PROVIDED ENTRIES =>
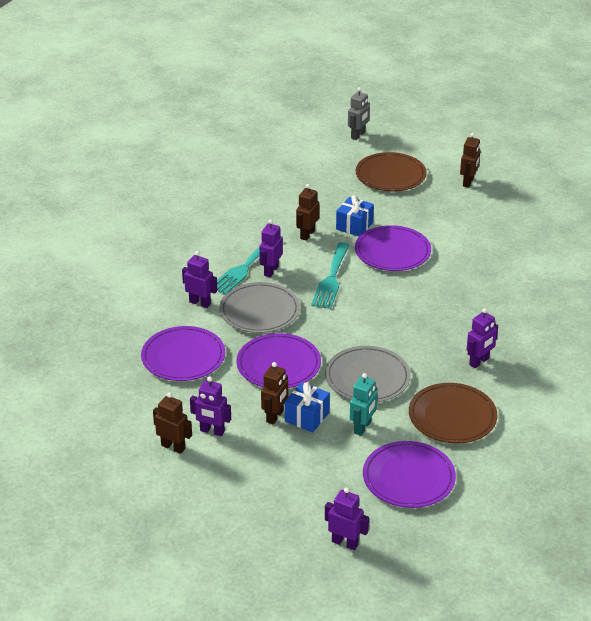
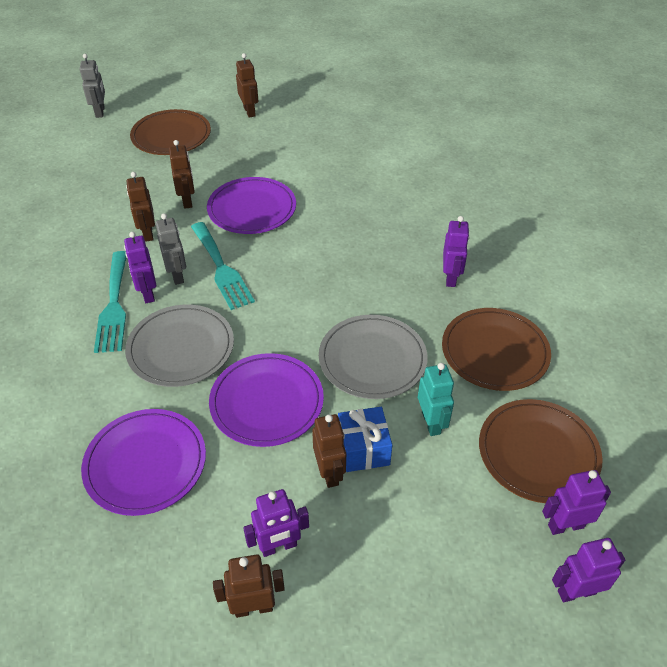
camera: 40 degrees left, 10 degrees up
(200, 303) = (101, 378): purple robot -> purple robot (565, 525)
(299, 269) = (177, 275): none -> grey robot
(354, 226) = (187, 201): blue gift -> brown robot
(408, 477) = (538, 453): purple plate -> brown plate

WORK TASK => Transcribe the whole listing, character for character, but not its images.

REPLY TO THE EXERCISE =>
camera: 40 degrees left, 10 degrees up
(200, 303) = (101, 378): purple robot -> purple robot (565, 525)
(299, 269) = (177, 275): none -> grey robot
(354, 226) = (187, 201): blue gift -> brown robot
(408, 477) = (538, 453): purple plate -> brown plate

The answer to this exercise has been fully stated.